*** Opening of Material shown ***

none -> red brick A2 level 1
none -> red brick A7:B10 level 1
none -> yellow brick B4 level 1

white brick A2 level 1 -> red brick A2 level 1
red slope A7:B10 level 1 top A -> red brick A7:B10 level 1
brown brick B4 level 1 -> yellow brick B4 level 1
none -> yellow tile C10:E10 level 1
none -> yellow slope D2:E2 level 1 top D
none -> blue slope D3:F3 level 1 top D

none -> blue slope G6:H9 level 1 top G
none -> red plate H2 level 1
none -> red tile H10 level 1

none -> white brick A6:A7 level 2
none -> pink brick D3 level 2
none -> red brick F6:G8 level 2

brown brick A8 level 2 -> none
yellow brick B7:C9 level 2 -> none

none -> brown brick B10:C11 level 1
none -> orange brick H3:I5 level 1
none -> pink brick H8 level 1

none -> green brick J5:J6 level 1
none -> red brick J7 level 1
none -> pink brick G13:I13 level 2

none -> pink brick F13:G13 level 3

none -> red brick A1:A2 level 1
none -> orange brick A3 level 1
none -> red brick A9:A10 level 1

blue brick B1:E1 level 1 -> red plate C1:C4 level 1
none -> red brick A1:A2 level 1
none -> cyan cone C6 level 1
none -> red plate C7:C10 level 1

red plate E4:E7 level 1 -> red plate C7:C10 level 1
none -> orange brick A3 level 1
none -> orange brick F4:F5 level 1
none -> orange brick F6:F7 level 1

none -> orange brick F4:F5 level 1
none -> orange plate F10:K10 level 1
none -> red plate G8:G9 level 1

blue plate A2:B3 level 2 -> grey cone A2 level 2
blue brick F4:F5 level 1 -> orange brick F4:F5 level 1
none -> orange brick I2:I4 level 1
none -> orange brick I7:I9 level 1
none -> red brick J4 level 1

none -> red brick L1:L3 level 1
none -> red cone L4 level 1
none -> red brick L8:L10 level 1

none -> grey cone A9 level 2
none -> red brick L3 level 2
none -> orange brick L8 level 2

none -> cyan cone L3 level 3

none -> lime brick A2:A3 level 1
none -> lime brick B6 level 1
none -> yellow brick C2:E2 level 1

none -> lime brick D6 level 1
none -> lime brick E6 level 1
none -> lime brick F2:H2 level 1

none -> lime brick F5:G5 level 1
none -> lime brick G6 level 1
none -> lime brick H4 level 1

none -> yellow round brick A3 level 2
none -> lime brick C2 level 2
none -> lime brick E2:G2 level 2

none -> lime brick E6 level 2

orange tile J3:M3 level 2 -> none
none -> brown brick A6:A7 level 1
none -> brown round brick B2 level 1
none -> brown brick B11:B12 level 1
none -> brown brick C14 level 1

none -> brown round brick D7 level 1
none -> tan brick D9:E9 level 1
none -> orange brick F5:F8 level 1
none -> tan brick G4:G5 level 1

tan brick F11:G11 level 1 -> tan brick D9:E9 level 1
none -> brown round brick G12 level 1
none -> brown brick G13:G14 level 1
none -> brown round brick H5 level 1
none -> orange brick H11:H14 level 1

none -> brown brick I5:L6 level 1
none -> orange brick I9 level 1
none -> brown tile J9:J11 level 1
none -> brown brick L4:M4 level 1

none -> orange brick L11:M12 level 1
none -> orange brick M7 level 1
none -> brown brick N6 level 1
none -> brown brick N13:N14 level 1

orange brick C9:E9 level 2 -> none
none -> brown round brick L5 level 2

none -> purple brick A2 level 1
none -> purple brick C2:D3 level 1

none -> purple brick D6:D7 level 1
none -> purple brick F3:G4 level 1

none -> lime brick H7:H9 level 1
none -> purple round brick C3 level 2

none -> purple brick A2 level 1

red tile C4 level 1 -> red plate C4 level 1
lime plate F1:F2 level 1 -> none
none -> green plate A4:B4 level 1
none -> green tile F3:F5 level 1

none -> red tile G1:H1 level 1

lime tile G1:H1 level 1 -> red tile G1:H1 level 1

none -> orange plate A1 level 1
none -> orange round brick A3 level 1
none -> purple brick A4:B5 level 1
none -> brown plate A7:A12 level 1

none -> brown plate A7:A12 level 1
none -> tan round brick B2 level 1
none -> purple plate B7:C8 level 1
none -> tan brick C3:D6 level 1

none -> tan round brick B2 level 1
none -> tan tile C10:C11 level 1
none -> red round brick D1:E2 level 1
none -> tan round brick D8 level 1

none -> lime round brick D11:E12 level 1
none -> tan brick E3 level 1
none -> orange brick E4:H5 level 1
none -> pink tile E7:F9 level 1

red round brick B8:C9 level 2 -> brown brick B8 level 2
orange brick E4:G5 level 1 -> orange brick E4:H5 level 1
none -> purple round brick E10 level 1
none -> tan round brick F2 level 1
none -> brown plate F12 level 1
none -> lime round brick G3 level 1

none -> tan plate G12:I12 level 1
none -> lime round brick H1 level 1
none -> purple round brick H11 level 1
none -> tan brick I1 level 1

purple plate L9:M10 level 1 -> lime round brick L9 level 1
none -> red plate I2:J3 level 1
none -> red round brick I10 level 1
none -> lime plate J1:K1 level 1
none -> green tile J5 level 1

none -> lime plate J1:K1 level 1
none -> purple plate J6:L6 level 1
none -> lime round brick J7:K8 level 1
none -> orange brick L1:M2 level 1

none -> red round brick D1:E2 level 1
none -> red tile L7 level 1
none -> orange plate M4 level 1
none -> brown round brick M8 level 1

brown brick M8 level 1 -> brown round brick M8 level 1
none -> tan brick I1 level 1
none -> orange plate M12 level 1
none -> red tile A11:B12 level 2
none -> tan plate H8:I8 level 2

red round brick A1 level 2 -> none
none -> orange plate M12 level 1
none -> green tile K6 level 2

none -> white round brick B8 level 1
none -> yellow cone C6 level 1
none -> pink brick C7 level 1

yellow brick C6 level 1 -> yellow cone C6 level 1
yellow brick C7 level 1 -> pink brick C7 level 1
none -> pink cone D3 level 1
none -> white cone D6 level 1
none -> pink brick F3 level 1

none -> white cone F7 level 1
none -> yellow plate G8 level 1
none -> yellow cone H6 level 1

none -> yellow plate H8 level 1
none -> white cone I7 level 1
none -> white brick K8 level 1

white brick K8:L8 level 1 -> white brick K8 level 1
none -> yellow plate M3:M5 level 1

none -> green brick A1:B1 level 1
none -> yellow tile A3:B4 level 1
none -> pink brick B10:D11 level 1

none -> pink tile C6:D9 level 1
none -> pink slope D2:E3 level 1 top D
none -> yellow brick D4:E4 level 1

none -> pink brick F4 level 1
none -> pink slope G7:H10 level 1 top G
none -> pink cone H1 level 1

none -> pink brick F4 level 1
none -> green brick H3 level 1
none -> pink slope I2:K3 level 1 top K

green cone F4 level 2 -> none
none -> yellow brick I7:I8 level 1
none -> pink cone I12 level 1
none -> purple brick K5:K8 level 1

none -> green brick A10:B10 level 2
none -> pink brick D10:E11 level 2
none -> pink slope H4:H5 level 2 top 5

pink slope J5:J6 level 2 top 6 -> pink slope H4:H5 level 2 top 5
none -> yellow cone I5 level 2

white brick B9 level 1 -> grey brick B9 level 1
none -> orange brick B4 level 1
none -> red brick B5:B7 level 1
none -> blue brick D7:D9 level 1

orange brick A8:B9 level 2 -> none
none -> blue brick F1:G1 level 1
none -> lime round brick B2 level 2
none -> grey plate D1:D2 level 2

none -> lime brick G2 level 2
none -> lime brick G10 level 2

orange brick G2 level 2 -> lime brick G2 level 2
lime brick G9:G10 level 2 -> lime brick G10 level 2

*** Close of Material shown ***

# How to complete this task
Your task is to find every line above containing the word "blue" and copy it.

# Task solution
none -> blue slope D3:F3 level 1 top D
none -> blue slope G6:H9 level 1 top G
blue brick B1:E1 level 1 -> red plate C1:C4 level 1
blue plate A2:B3 level 2 -> grey cone A2 level 2
blue brick F4:F5 level 1 -> orange brick F4:F5 level 1
none -> blue brick D7:D9 level 1
none -> blue brick F1:G1 level 1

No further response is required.